-------- Data under study
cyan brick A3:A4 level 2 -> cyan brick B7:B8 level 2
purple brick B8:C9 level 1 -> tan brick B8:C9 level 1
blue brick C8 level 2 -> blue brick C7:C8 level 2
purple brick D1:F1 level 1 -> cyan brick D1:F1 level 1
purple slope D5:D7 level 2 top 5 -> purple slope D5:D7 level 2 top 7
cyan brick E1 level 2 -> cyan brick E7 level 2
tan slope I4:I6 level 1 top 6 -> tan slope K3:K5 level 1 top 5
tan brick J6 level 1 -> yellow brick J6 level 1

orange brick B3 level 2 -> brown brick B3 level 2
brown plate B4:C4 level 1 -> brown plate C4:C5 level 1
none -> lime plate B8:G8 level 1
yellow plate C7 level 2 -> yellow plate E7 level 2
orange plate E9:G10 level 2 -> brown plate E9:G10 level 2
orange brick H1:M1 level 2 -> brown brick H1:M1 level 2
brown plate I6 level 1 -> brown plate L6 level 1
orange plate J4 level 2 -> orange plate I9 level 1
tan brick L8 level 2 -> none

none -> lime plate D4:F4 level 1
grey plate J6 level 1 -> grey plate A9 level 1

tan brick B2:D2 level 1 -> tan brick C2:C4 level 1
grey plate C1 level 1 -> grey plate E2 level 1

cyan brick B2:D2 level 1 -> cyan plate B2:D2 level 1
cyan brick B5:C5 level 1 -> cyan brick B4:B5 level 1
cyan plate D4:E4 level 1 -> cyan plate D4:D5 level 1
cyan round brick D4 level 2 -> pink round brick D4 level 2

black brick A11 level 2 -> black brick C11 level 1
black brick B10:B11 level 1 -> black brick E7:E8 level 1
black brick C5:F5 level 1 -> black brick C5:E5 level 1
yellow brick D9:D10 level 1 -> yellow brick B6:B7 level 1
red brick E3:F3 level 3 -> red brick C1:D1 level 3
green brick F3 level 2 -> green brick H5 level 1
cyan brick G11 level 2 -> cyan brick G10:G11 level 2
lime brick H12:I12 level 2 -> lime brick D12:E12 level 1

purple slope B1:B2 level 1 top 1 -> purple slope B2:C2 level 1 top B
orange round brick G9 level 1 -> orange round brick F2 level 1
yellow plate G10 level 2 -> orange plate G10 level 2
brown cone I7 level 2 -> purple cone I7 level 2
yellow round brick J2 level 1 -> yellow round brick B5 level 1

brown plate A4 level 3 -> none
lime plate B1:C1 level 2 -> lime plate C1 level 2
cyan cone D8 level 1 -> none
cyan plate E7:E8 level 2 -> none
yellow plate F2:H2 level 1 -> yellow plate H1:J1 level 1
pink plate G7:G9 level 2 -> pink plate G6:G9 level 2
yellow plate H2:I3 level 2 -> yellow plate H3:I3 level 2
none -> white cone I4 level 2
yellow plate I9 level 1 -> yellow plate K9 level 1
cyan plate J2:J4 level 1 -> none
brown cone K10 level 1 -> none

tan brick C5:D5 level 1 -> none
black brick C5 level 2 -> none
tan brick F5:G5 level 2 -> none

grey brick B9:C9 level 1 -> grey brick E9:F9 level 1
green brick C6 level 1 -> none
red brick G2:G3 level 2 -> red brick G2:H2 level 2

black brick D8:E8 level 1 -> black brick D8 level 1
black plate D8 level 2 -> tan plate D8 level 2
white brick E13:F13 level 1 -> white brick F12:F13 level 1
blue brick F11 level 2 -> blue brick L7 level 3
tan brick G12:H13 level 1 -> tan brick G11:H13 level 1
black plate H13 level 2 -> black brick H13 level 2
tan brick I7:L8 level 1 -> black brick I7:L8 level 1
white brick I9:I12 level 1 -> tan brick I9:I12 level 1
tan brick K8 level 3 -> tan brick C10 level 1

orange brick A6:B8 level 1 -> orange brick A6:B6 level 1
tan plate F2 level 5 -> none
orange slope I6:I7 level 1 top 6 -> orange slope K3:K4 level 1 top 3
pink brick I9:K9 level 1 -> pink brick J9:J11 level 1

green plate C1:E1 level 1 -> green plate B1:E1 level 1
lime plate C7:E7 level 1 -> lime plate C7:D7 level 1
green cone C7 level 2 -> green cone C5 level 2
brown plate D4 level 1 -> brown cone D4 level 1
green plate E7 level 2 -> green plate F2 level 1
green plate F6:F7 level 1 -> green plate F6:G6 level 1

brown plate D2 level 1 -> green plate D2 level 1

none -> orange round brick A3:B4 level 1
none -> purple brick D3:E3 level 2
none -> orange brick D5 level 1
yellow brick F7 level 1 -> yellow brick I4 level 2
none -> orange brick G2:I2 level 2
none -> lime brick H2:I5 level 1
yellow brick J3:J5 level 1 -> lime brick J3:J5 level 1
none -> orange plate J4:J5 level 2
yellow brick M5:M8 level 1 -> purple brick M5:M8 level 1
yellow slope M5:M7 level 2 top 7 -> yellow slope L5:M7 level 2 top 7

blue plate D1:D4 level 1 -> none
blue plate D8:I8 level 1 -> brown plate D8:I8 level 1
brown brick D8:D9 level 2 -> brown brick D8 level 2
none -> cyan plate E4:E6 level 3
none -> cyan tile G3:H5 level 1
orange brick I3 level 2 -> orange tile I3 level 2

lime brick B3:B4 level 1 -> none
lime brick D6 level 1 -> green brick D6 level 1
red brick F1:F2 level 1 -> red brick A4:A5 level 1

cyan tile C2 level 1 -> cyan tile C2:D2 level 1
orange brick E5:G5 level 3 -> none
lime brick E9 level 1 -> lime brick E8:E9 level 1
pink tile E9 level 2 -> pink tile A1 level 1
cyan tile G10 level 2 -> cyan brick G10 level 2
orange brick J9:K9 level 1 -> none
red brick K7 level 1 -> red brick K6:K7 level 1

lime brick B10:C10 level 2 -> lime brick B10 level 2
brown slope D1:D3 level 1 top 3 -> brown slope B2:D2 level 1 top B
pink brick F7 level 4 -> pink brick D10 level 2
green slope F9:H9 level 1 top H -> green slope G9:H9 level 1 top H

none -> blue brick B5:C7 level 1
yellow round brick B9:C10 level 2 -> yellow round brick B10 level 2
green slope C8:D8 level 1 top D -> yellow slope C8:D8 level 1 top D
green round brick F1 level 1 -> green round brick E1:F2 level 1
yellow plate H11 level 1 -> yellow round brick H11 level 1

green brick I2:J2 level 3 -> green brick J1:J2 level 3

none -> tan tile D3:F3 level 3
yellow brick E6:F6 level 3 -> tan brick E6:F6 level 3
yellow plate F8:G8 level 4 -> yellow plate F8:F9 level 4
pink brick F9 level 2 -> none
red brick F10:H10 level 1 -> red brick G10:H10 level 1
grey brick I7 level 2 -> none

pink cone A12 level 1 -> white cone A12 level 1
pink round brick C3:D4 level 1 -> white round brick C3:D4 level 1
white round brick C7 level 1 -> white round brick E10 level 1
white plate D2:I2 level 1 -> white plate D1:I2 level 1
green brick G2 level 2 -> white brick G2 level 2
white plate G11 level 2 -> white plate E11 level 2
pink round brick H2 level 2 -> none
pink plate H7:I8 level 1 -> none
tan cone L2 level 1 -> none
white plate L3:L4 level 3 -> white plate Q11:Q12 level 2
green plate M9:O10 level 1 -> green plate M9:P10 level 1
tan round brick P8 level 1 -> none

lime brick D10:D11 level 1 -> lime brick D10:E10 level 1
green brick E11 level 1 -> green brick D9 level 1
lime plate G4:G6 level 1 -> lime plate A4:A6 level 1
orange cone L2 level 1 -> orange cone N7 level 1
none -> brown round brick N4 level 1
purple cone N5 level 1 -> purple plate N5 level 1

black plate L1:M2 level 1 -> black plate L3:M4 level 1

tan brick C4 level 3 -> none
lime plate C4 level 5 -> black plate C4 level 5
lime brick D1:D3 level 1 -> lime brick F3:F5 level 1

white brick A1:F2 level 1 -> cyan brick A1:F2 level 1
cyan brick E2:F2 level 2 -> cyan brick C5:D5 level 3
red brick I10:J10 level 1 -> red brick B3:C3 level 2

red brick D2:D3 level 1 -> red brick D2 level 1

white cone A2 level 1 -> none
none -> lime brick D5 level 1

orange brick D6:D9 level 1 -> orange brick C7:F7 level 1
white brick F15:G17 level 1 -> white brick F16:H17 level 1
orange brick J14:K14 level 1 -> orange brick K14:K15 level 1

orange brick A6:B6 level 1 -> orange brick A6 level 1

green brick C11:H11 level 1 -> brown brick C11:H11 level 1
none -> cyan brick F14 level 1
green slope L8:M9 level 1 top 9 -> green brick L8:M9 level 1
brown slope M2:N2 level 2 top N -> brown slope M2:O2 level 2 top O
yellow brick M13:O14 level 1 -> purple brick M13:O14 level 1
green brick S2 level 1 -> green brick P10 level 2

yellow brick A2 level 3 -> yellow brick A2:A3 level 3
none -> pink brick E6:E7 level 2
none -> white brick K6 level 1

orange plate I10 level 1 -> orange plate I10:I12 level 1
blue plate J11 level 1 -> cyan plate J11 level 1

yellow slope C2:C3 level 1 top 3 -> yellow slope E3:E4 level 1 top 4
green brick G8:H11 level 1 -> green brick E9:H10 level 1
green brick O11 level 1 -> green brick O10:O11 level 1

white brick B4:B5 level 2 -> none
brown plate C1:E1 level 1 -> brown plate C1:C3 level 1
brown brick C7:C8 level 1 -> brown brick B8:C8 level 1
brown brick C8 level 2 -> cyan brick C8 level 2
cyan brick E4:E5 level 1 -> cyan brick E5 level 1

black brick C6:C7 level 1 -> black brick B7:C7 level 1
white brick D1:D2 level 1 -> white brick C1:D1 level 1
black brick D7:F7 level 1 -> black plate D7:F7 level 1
----------------
In the listing above, find the line with "green plate C1:E1" and the line with "brown plate D2". Output those two lines and every line between them, exactly as written.

green plate C1:E1 level 1 -> green plate B1:E1 level 1
lime plate C7:E7 level 1 -> lime plate C7:D7 level 1
green cone C7 level 2 -> green cone C5 level 2
brown plate D4 level 1 -> brown cone D4 level 1
green plate E7 level 2 -> green plate F2 level 1
green plate F6:F7 level 1 -> green plate F6:G6 level 1

brown plate D2 level 1 -> green plate D2 level 1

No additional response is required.